[Dataset records — start]

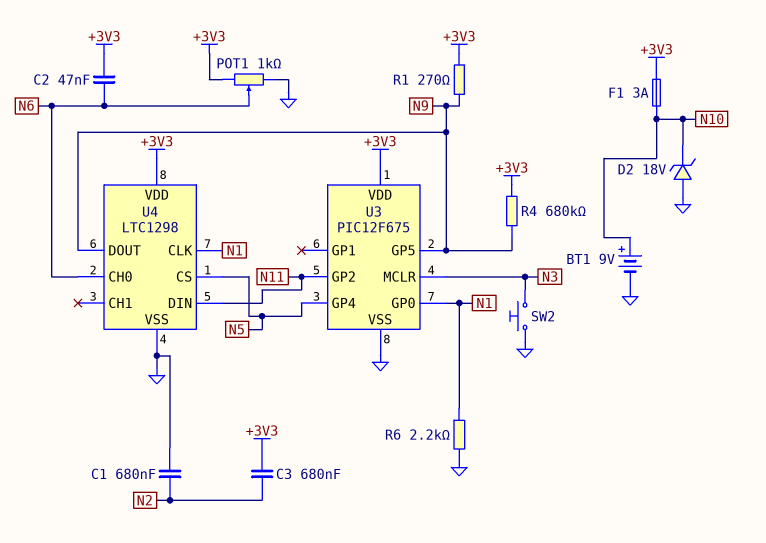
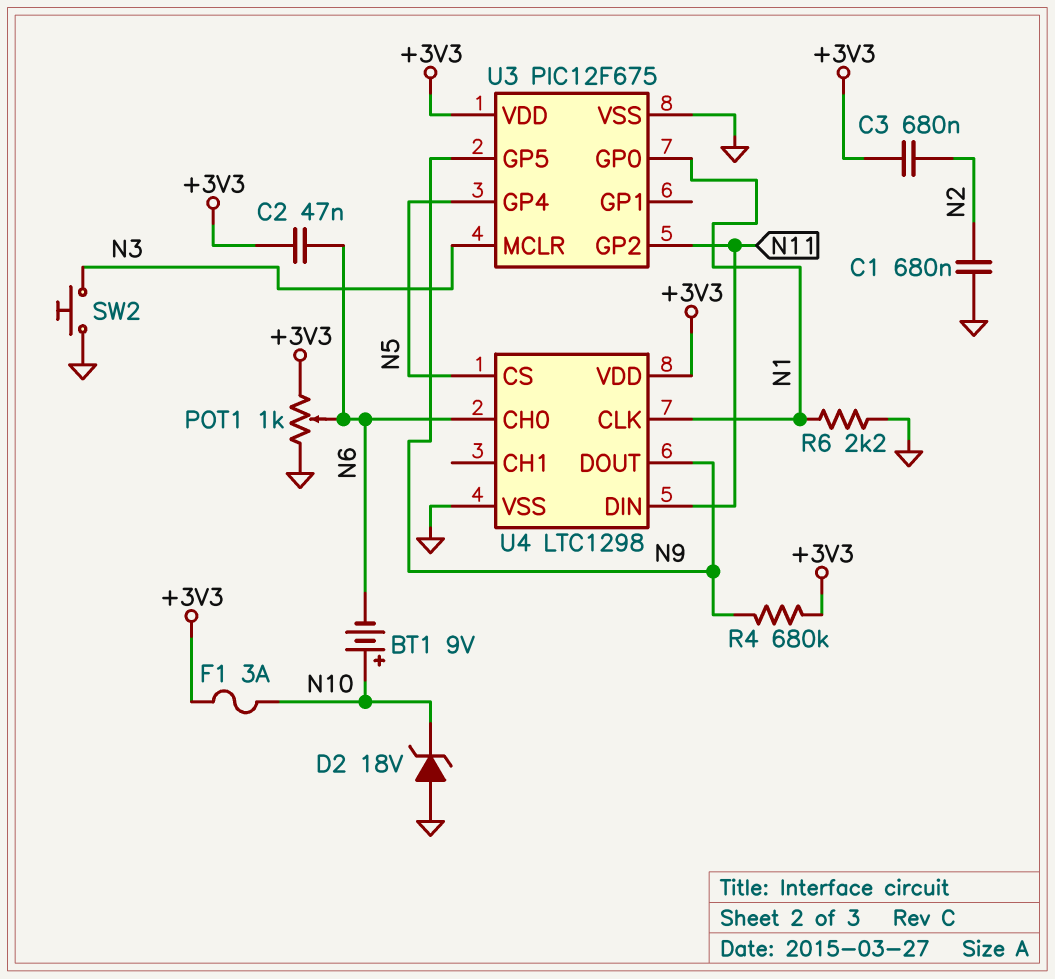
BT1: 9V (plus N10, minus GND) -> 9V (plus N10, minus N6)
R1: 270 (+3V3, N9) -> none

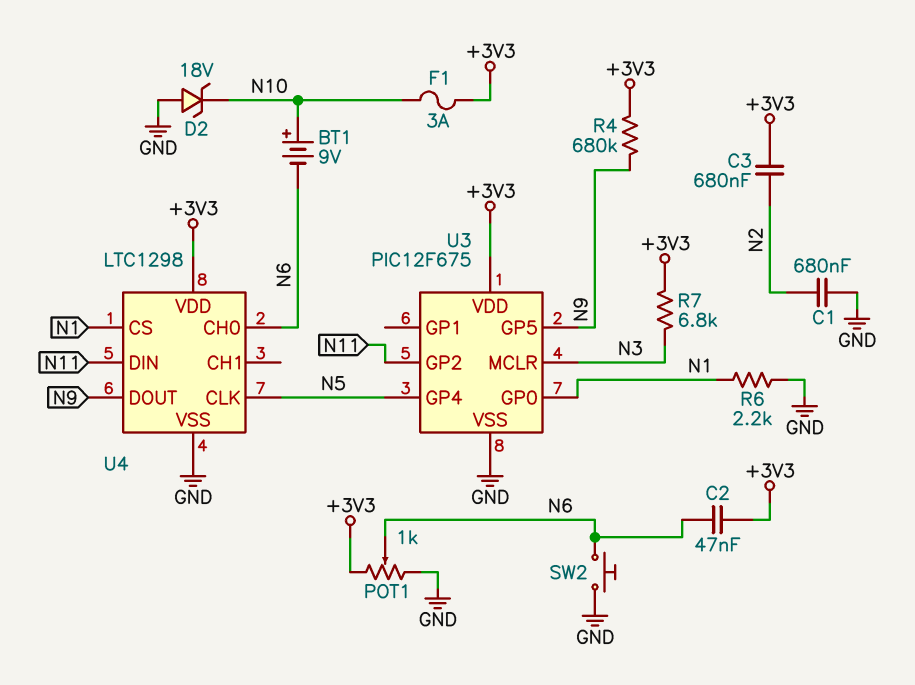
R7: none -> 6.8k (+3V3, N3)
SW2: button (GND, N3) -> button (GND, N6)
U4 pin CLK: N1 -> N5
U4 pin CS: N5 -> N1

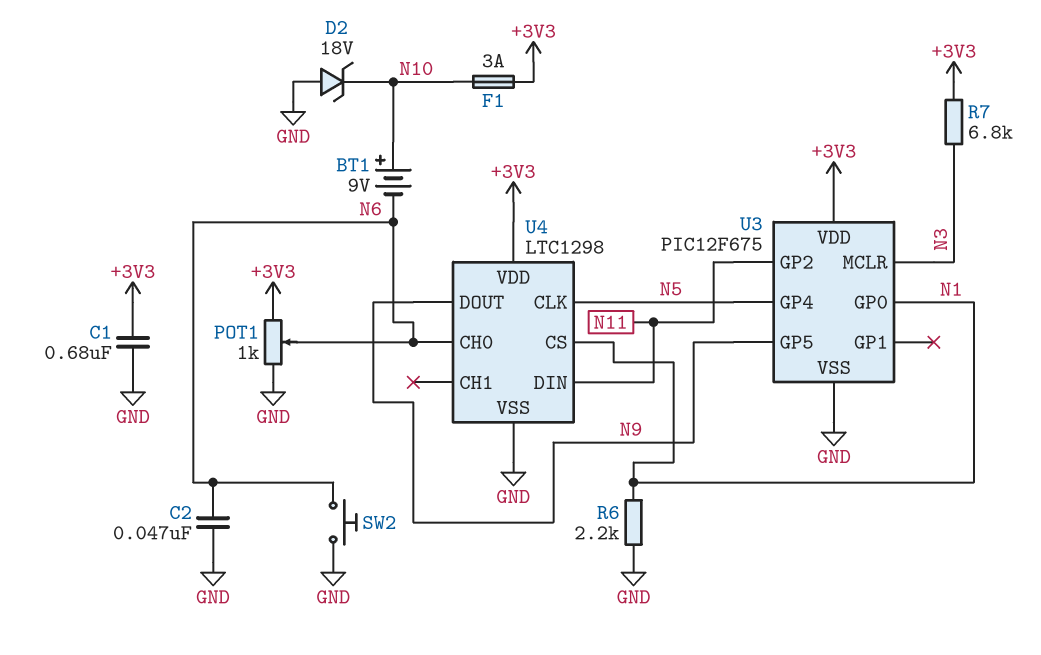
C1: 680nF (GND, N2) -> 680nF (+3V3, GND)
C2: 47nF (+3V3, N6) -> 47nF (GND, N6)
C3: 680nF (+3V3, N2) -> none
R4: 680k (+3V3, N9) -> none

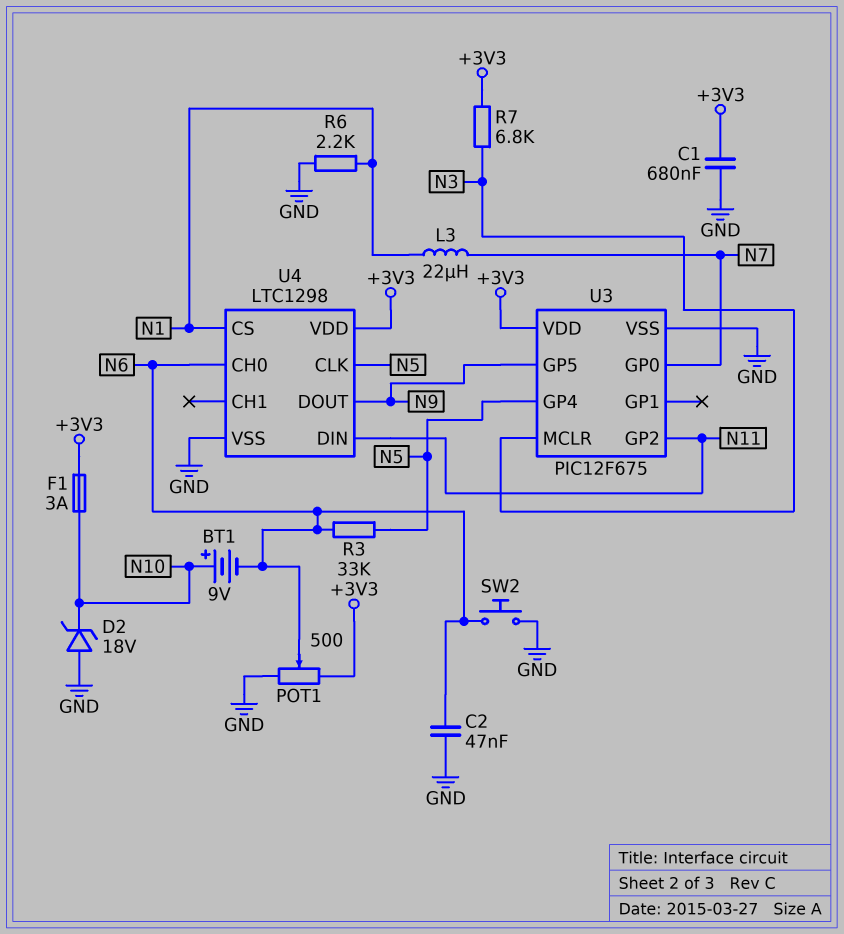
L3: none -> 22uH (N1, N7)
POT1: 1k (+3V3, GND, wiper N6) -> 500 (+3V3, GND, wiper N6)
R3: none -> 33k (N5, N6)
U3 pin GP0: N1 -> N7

[Dataset records — finish]
[Dataset records — start]

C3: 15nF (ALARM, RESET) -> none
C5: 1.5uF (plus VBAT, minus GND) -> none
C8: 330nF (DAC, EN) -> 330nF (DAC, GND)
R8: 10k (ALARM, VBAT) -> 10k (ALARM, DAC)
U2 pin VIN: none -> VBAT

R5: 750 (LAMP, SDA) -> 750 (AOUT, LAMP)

[Dataset records — finish]

Requirement. Your answer should consist only of the lines above between the line holding "C8: 330nF (DAC, EN) -> 330nF (DAC, GND)" and the line holding "R5: 750 (LAMP, SDA) -> 750 (AOUT, LAMP)", inclusive, each transcribed exactly.

Output for this exercise.
C8: 330nF (DAC, EN) -> 330nF (DAC, GND)
R8: 10k (ALARM, VBAT) -> 10k (ALARM, DAC)
U2 pin VIN: none -> VBAT

R5: 750 (LAMP, SDA) -> 750 (AOUT, LAMP)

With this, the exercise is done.